[[ Extracted data open ]]

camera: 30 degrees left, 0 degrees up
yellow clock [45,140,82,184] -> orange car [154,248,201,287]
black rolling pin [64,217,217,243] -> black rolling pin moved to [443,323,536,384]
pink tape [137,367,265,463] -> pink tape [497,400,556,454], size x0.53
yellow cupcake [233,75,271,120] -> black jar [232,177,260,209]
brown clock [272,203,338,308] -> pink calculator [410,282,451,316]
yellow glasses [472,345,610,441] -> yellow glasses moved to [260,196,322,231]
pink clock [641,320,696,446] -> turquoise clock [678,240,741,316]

[[ Extracted data closed ]]

> [Task]:
Say how many lines above hold "clock", and nothing else.

> [Response for this exercise]:
3